Exercise instructions – I need the lines from the one containing "Give the centreline" through the last line of the entries retyped exactly, with no pictures among them.

________________________________________

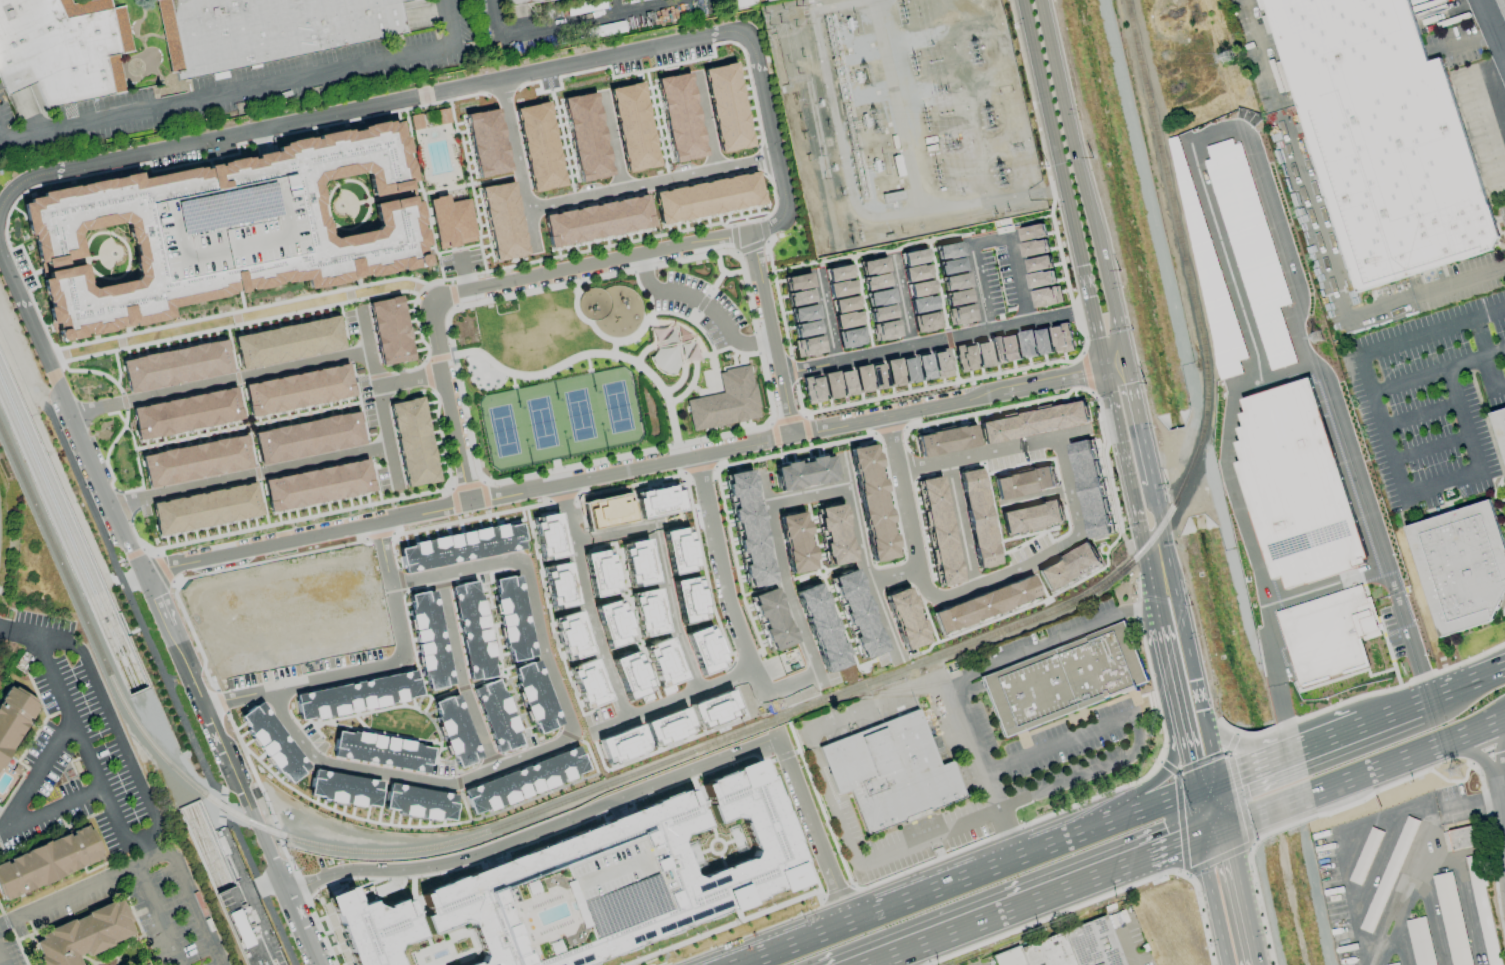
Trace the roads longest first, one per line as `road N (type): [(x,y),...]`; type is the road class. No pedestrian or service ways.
road 1 (residential): [(790,436),(752,235),(779,219),(784,200),(753,52),(736,34),(37,175),(0,205)]
road 2 (residential): [(1104,370),(142,571)]
road 3 (tertiary): [(317,964),(0,253)]
road 4 (residential): [(850,922),(777,737),(431,867),(345,871),(286,894)]
road 5 (residential): [(390,584),(521,559),(574,737),(452,786),(317,759),(280,715),(272,688)]
road 6 (residential): [(752,235),(436,300),(432,318),(469,502)]
road 7 (residential): [(898,473),(1056,440),(1078,535),(972,587),(947,463)]
road 8 (trunk): [(1126,816),(738,964)]
road 9 (secondary): [(1021,0),(1104,370)]
road 10 (secondary): [(1126,365),(1039,0)]
road 11 (residential): [(750,670),(762,698),(817,677),(785,588),(761,471)]
road 12 (residential): [(370,352),(73,413)]
road 13 (residential): [(1066,314),(779,376)]
road 14 (residential): [(389,447),(114,504)]
road 15 (secondary): [(1104,370),(1159,627)]
road 16 (trunk): [(964,927),(1200,837)]
road 17 (residential): [(697,692),(672,625),(651,526),(575,542)]
road 18 (residential): [(563,482),(587,608),(625,720)]
road 19 (trunk): [(1225,826),(1446,741)]
road 20 (residential): [(698,455),(727,602),(750,670)]
road 21 (residential): [(840,455),(861,563),(898,660)]
road 22 (residential): [(405,661),(201,703)]
road 23 (residential): [(867,580),(917,569),(887,416)]
road 24 (residential): [(1026,323),(1003,240),(974,253),(991,330)]
road 25 (secondary): [(1190,664),(1152,484)]
road 26 (residential): [(441,373),(377,387),(397,485)]
road 27 (residential): [(750,670),(596,730)]
road 28 (residential): [(405,661),(378,521)]
road 29 (tertiary): [(1256,964),(1225,826)]
road 30 (tertiary): [(1200,837),(1226,964)]
road 31 (secondary): [(1152,484),(1126,365)]

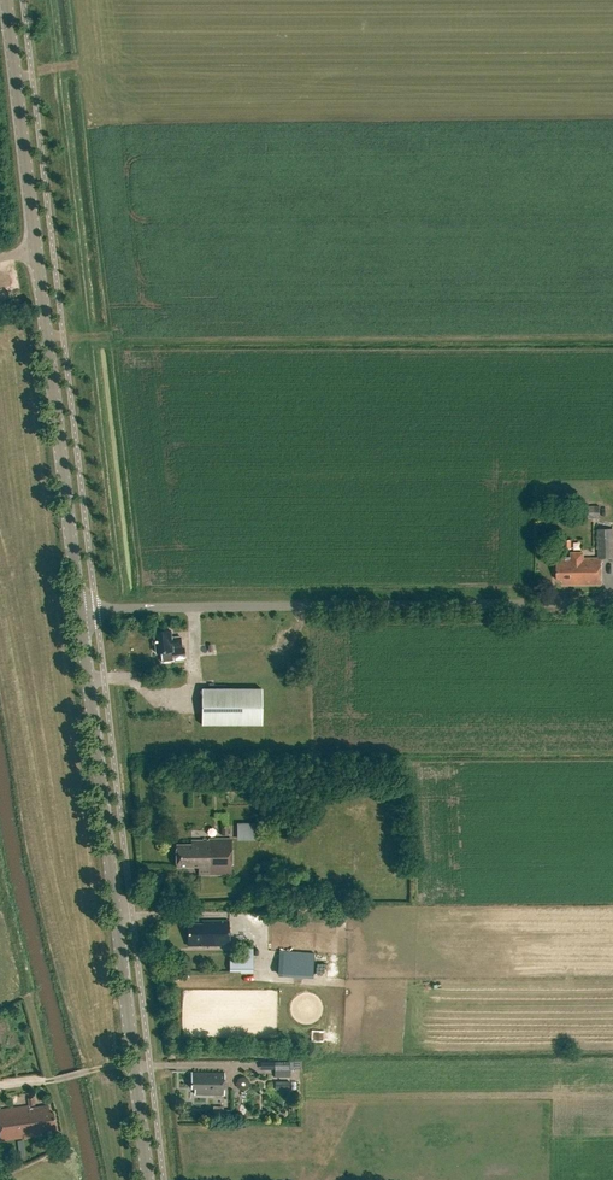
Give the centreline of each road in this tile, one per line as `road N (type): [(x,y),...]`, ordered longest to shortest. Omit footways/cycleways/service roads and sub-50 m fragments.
road 1 (secondary): [(81,605),(7,0)]
road 2 (secondary): [(151,1179),(81,605)]
road 3 (unclassified): [(612,602),(81,605)]

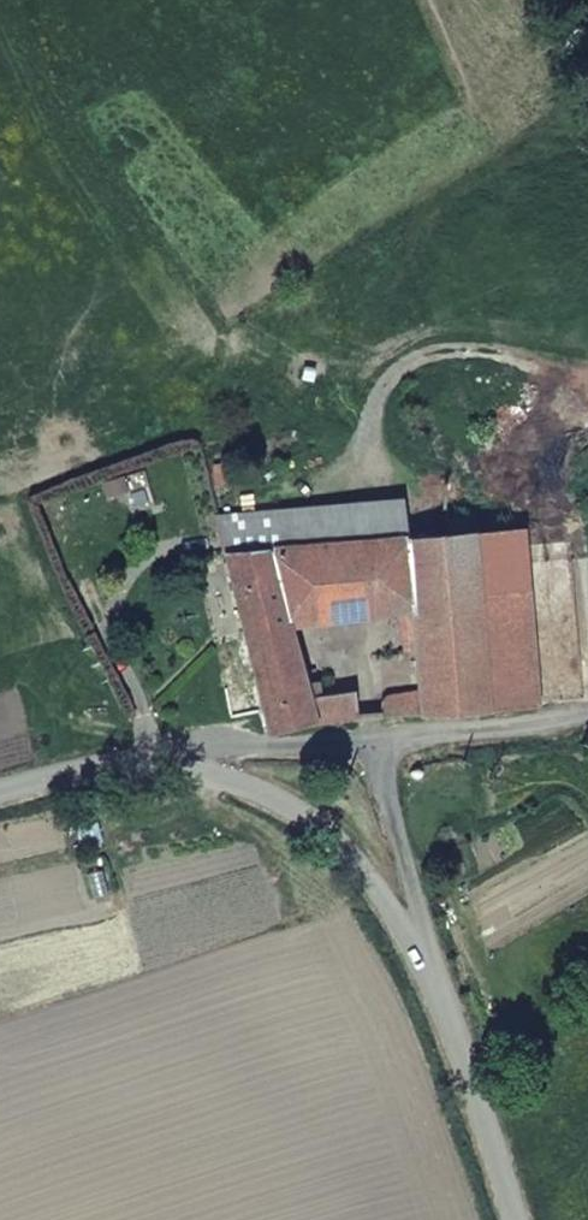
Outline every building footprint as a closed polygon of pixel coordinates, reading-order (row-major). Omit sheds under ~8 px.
[(393,499),(346,504),(347,511),(347,518),(395,515),(393,499)] [(213,518),(220,551),(351,541),(349,531),(327,533),(325,513),(347,511),(346,504),(213,518)] [(349,531),(351,541),(397,537),(395,515),(347,518),(347,511),(325,513),(327,533),(349,531)] [(377,713),(481,706),(481,701),(466,537),(466,531),(397,537),(351,541),(220,551),(260,725),(327,716),(358,714),(355,694),(336,696),(335,685),(312,687),(311,677),(292,679),(285,617),(393,604),(396,636),(374,639),(374,651),(406,647),(410,688),(388,690),(375,693),(377,713)] [(531,695),(516,533),(468,537),(466,537),(481,701),(531,695)]
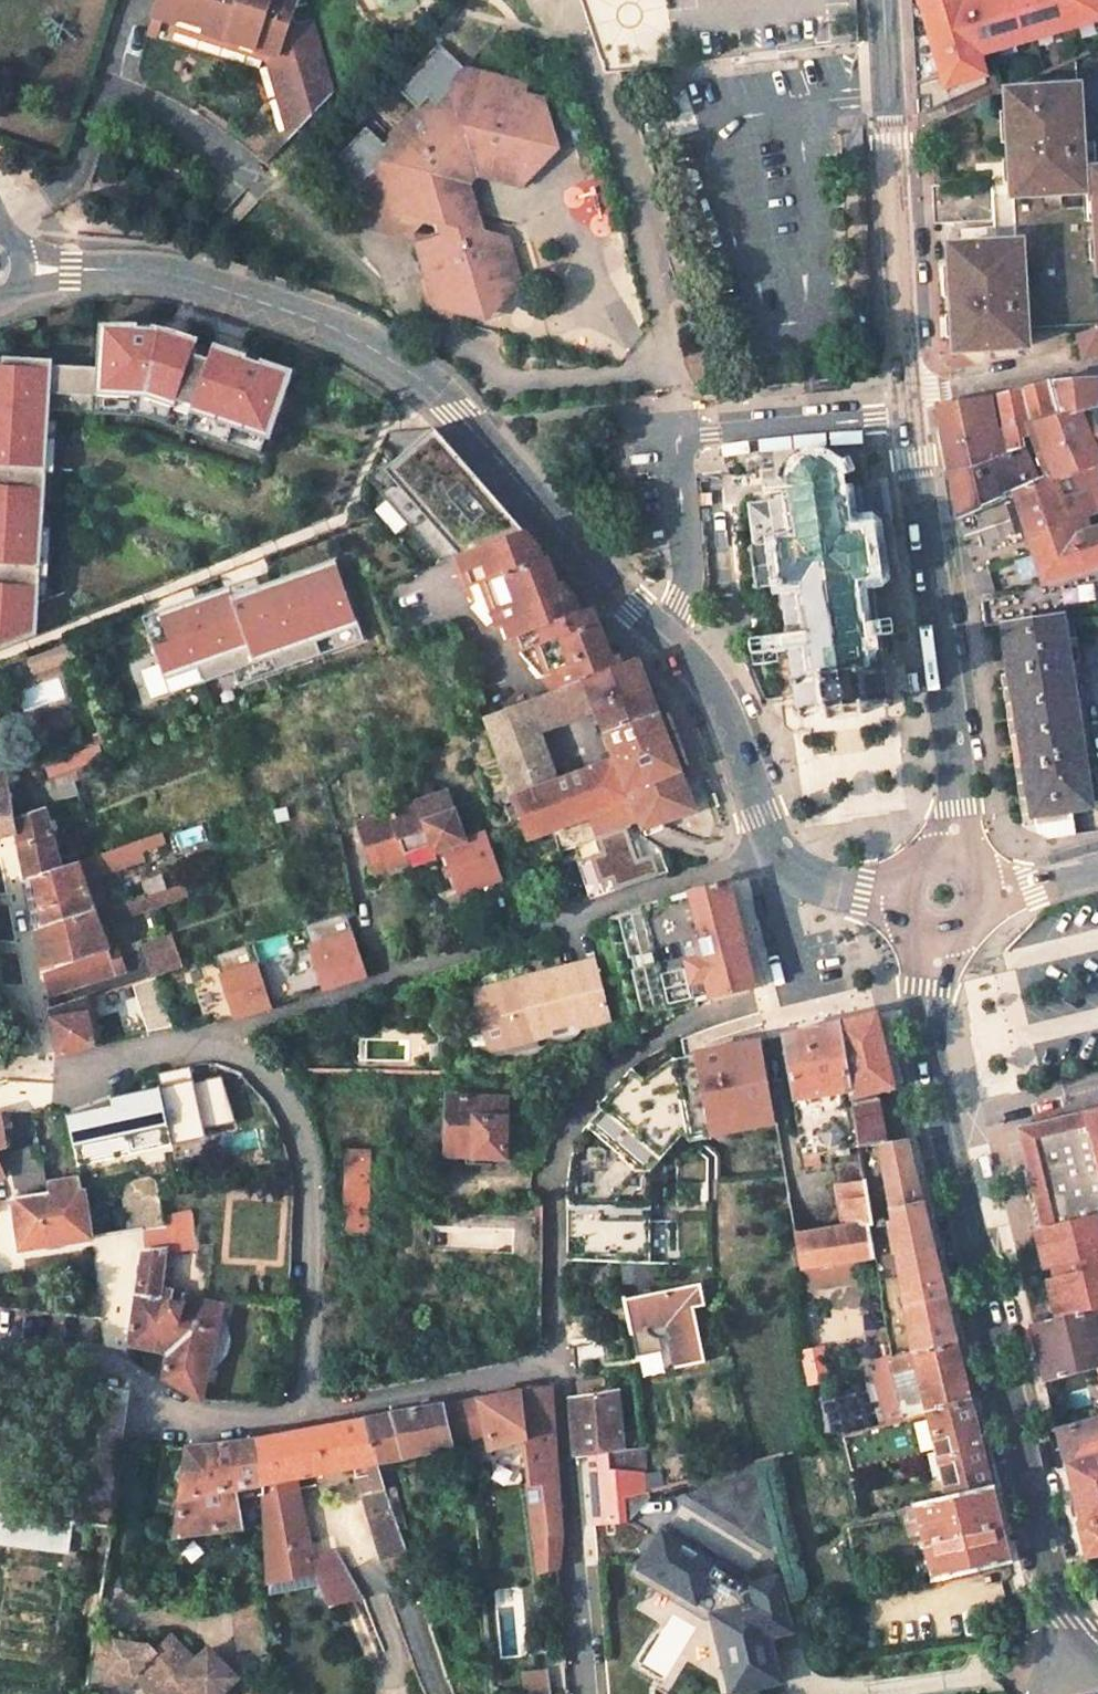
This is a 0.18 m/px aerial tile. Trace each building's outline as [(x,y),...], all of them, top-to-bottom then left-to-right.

________________________________________

Response for this exercise –
Give the centreline of each road in this tile, one per line as `road N (type): [(x,y),...]`, ordered longest to shortest. Omit footways/cycleways/service roads and sub-50 m fragments.
road 1 (secondary): [(81,605),(7,0)]
road 2 (secondary): [(151,1179),(81,605)]
road 3 (unclassified): [(612,602),(81,605)]

Outline every building footprint as a closed polygon of pixel coordinates, reading-order (row-major). Omit sheds under ~8 px.
[(393,499),(346,504),(347,511),(347,518),(395,515),(393,499)] [(213,518),(220,551),(351,541),(349,531),(327,533),(325,513),(347,511),(346,504),(213,518)] [(349,531),(351,541),(397,537),(395,515),(347,518),(347,511),(325,513),(327,533),(349,531)] [(377,713),(481,706),(481,701),(466,537),(466,531),(397,537),(351,541),(220,551),(260,725),(327,716),(358,714),(355,694),(336,696),(335,685),(312,687),(311,677),(292,679),(285,617),(393,604),(396,636),(374,639),(374,651),(406,647),(410,688),(388,690),(375,693),(377,713)] [(531,695),(516,533),(468,537),(466,537),(481,701),(531,695)]
This is a 0.18 m/px aerial tile. Trace each building's outline as [(x,y),...], all of them, top-to-bottom then left-to-right.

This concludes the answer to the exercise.